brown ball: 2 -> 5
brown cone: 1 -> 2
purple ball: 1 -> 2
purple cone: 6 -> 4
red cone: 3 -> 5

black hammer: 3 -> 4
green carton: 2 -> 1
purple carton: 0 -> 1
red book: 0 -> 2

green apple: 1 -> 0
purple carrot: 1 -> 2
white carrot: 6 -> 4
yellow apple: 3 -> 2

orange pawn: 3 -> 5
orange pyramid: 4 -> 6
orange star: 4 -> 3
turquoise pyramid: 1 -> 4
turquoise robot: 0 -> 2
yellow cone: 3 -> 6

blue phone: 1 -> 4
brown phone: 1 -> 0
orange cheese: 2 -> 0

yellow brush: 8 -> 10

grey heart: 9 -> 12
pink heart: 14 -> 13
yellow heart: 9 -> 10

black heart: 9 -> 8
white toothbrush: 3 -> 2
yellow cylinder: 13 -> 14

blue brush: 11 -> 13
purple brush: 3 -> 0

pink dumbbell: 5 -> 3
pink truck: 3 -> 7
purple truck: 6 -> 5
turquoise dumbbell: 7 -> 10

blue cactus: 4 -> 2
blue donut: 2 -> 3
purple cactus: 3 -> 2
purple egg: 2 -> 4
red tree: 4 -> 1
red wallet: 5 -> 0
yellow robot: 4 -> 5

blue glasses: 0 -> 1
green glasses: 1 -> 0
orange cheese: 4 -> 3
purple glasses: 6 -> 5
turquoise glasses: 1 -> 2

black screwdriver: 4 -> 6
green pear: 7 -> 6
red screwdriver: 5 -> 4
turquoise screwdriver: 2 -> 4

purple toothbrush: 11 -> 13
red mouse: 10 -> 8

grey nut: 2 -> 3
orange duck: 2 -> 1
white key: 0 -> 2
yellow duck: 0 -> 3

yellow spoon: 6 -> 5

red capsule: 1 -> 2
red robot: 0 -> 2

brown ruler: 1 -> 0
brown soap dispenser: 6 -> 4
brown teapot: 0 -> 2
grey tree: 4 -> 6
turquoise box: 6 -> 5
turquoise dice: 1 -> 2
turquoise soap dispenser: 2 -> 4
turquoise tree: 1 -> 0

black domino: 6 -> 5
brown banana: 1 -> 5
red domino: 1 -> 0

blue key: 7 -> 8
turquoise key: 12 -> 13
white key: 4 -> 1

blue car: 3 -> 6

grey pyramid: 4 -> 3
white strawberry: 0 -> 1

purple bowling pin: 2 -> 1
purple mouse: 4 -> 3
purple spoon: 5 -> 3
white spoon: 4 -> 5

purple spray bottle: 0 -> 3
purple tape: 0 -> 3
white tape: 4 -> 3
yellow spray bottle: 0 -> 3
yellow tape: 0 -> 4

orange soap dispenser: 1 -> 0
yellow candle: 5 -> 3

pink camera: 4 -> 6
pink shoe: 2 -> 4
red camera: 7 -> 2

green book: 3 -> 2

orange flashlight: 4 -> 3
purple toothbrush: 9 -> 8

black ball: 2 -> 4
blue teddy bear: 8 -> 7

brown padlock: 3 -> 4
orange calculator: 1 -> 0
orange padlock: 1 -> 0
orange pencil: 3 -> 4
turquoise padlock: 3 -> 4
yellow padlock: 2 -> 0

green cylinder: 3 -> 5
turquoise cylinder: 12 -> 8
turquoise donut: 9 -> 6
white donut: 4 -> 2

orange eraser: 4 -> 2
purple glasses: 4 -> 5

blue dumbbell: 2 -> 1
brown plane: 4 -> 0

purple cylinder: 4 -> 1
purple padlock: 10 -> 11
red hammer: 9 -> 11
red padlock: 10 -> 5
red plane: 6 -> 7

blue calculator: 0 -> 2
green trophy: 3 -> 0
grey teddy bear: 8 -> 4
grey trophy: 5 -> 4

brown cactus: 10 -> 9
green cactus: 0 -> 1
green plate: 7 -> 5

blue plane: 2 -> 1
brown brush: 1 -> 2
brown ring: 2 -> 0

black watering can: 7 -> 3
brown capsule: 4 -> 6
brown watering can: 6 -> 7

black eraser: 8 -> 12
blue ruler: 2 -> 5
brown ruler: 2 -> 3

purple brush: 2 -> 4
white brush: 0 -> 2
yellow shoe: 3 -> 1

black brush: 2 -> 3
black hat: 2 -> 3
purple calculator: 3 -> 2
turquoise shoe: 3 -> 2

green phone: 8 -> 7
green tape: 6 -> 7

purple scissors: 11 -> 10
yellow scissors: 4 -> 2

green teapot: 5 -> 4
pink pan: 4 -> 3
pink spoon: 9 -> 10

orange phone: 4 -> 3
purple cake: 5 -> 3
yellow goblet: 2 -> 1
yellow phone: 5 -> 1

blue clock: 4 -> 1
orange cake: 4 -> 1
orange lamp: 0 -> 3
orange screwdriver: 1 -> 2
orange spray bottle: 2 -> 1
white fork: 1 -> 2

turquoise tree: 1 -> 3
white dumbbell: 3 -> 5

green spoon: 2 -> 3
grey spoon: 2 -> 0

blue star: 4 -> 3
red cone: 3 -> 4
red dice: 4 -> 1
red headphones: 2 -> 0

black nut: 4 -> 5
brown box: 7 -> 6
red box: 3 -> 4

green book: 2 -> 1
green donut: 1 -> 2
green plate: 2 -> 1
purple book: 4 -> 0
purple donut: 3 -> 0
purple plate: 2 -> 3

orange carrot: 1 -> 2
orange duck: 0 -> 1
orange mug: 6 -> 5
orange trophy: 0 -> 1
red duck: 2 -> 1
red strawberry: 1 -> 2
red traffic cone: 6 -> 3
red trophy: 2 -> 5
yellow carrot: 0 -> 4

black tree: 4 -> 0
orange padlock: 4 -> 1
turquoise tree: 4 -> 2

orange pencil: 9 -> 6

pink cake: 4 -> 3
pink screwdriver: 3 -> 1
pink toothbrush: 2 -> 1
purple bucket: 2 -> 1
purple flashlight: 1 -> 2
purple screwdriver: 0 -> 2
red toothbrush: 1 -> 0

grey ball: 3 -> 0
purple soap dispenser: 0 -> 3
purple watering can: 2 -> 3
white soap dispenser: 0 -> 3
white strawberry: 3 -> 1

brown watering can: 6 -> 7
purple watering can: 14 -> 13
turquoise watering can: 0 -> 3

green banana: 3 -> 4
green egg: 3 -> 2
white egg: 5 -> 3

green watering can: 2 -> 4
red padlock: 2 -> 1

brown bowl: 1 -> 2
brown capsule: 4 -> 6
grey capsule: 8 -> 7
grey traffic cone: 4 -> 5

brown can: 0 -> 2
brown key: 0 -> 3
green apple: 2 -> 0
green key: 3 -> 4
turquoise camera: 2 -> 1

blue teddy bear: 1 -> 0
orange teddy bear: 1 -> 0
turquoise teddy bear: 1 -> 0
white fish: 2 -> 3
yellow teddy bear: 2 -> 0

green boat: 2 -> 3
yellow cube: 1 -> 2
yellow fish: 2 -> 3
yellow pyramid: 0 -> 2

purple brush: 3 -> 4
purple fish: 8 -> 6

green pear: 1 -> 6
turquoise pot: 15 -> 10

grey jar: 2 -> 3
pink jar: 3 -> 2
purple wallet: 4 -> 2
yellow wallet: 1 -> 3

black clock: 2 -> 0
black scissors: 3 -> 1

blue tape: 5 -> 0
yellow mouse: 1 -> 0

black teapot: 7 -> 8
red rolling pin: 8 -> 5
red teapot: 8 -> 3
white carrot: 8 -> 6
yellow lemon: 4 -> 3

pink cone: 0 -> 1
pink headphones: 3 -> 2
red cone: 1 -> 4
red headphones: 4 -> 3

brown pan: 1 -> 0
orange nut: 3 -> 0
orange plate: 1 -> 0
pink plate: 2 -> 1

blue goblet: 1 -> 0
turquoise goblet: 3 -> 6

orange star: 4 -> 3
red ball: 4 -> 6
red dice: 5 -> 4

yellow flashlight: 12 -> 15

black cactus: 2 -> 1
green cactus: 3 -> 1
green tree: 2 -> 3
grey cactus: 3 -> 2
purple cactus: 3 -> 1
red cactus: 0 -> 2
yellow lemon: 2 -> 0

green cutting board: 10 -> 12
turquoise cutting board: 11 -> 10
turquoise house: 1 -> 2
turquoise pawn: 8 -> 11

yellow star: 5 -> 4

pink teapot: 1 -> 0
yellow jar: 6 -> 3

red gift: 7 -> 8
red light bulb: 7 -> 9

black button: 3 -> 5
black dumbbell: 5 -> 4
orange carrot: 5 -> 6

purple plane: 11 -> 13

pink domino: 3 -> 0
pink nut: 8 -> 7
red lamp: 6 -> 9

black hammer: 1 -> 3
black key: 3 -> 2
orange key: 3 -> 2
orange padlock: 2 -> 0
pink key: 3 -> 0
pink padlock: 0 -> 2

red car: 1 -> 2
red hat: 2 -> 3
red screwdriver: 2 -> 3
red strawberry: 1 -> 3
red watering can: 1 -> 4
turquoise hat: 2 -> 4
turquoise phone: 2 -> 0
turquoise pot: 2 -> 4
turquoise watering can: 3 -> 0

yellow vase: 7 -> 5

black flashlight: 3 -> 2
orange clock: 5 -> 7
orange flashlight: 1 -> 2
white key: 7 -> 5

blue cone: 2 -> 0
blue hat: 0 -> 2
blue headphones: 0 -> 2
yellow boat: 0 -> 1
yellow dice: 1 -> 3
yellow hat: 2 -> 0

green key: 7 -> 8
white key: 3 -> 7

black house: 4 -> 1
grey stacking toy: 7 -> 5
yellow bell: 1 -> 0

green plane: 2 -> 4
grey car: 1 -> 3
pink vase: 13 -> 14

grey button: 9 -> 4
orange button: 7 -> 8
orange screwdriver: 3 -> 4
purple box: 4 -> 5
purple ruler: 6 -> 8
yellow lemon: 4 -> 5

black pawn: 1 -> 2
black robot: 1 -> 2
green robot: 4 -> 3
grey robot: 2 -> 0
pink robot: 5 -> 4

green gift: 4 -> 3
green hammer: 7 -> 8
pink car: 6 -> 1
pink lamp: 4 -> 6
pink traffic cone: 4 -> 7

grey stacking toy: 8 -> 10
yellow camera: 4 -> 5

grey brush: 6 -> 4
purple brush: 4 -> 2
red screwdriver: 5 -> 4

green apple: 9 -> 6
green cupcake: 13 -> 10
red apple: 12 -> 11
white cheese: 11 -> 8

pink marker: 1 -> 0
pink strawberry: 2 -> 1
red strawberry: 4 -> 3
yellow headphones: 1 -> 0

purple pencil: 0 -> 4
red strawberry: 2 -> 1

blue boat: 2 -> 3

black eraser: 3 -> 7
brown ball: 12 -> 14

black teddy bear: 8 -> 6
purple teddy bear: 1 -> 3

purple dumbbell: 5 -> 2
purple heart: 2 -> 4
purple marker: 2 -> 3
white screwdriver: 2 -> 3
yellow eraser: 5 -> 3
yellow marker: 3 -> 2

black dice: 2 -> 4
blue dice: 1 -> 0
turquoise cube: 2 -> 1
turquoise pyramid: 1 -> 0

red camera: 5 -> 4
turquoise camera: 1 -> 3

→ The task
The line with "green robot: 4 -> 3" marks where to start. Transcribe from there through the final line of the records, exactly and with nothing added.

→ Response to the exercise
green robot: 4 -> 3
grey robot: 2 -> 0
pink robot: 5 -> 4

green gift: 4 -> 3
green hammer: 7 -> 8
pink car: 6 -> 1
pink lamp: 4 -> 6
pink traffic cone: 4 -> 7

grey stacking toy: 8 -> 10
yellow camera: 4 -> 5

grey brush: 6 -> 4
purple brush: 4 -> 2
red screwdriver: 5 -> 4

green apple: 9 -> 6
green cupcake: 13 -> 10
red apple: 12 -> 11
white cheese: 11 -> 8

pink marker: 1 -> 0
pink strawberry: 2 -> 1
red strawberry: 4 -> 3
yellow headphones: 1 -> 0

purple pencil: 0 -> 4
red strawberry: 2 -> 1

blue boat: 2 -> 3

black eraser: 3 -> 7
brown ball: 12 -> 14

black teddy bear: 8 -> 6
purple teddy bear: 1 -> 3

purple dumbbell: 5 -> 2
purple heart: 2 -> 4
purple marker: 2 -> 3
white screwdriver: 2 -> 3
yellow eraser: 5 -> 3
yellow marker: 3 -> 2

black dice: 2 -> 4
blue dice: 1 -> 0
turquoise cube: 2 -> 1
turquoise pyramid: 1 -> 0

red camera: 5 -> 4
turquoise camera: 1 -> 3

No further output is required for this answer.